* _Task statement_:
Among the lines below, the one containing "cyan 1x1 brick" opens the range and the one containing "white 2x3 brick [684,404,811,601]" closes it. Print that range exactly, without the pictures.

* _Object transformation records_:
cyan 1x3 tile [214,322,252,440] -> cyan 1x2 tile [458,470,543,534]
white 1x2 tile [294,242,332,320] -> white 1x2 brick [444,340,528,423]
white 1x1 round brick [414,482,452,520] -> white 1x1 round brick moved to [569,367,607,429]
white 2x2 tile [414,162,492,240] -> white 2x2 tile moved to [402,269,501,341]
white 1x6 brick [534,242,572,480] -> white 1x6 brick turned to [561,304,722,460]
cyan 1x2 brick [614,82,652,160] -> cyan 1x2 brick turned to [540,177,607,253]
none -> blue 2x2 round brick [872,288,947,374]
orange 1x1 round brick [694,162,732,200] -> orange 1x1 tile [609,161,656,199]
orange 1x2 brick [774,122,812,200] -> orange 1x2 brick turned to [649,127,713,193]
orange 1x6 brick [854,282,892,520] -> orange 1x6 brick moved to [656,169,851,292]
* * *
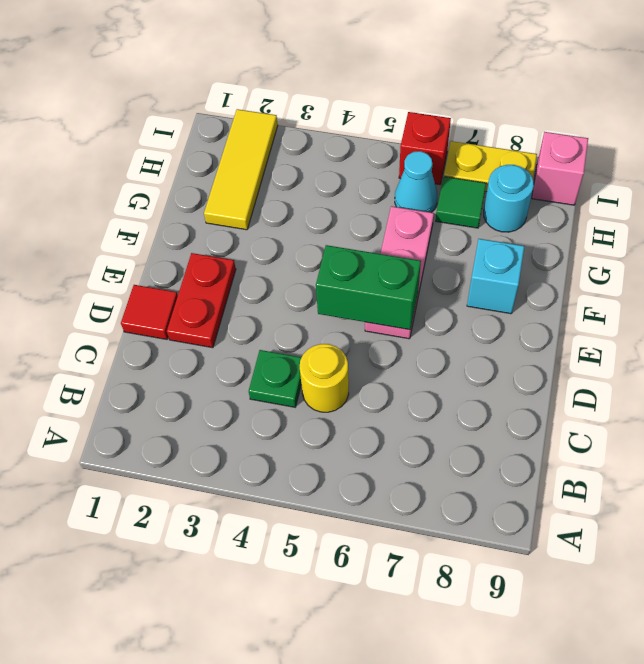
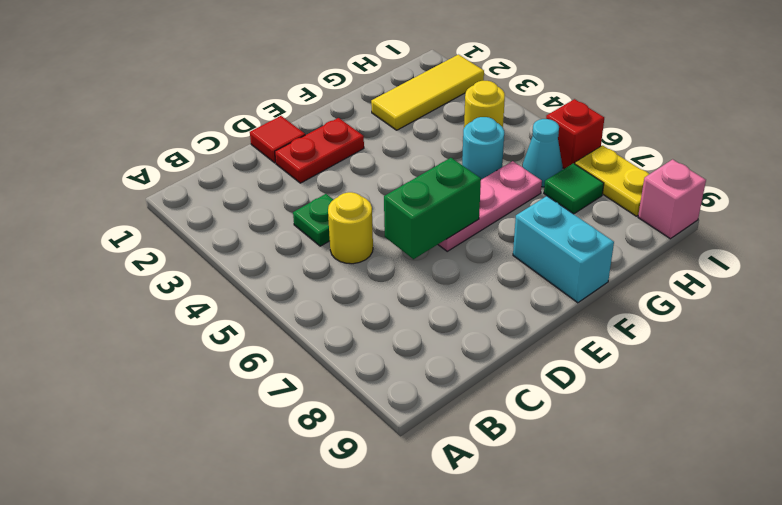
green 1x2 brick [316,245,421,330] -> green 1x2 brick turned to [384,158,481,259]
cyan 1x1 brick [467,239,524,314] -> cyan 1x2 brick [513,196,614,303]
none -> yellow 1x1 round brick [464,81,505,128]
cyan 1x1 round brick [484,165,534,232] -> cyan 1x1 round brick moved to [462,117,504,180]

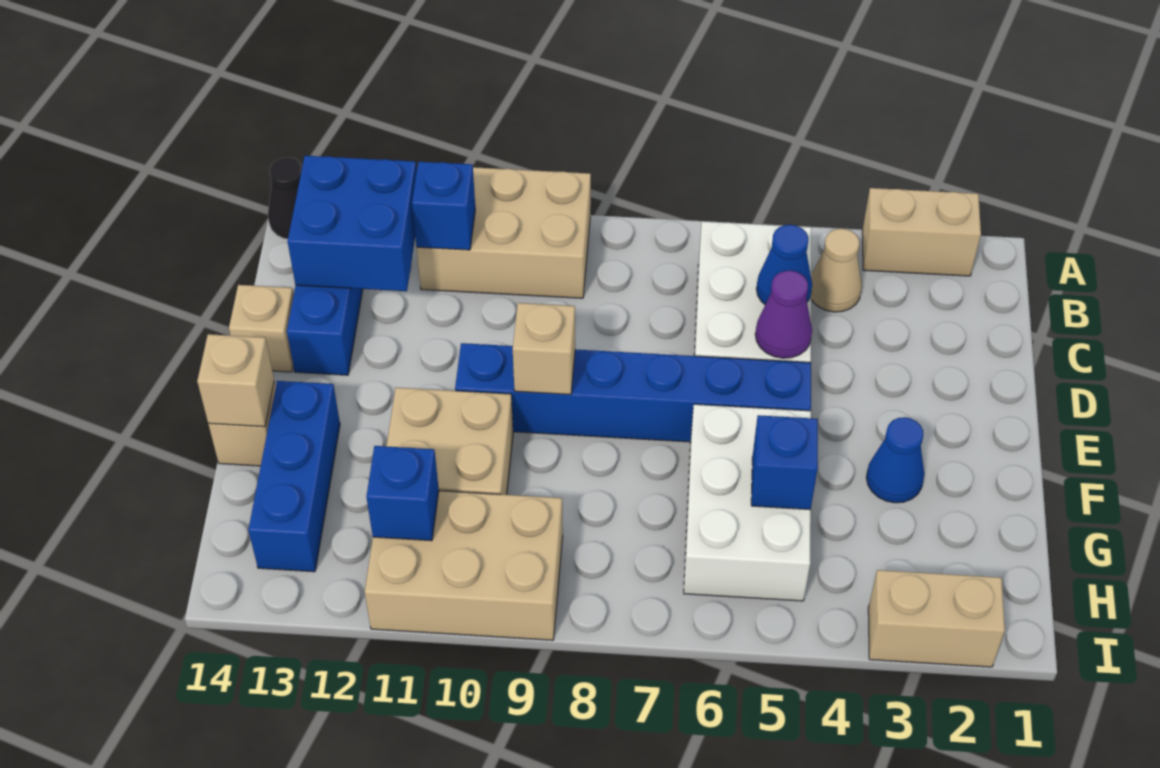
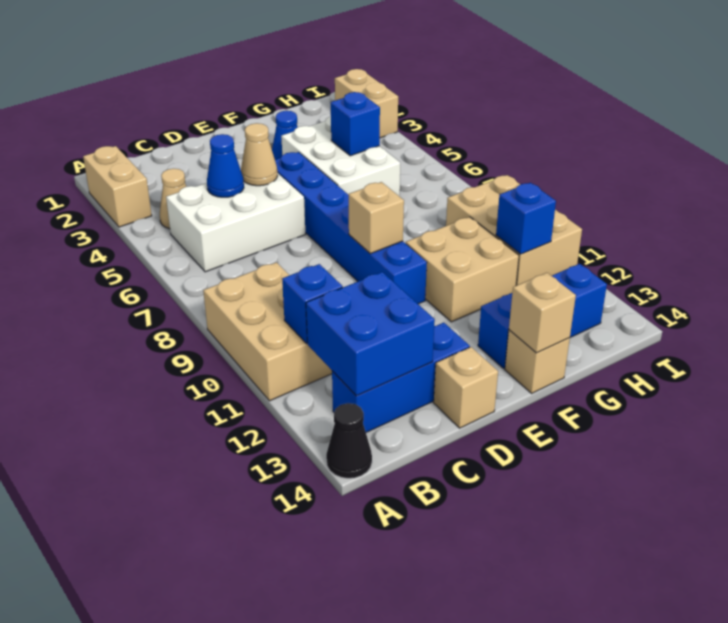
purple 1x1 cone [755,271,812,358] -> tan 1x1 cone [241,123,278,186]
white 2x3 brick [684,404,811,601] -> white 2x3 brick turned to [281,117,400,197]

* _Expected answer_:
cyan 1x1 brick [467,239,524,314] -> cyan 1x2 brick [513,196,614,303]
none -> yellow 1x1 round brick [464,81,505,128]
cyan 1x1 round brick [484,165,534,232] -> cyan 1x1 round brick moved to [462,117,504,180]

purple 1x1 cone [755,271,812,358] -> tan 1x1 cone [241,123,278,186]
white 2x3 brick [684,404,811,601] -> white 2x3 brick turned to [281,117,400,197]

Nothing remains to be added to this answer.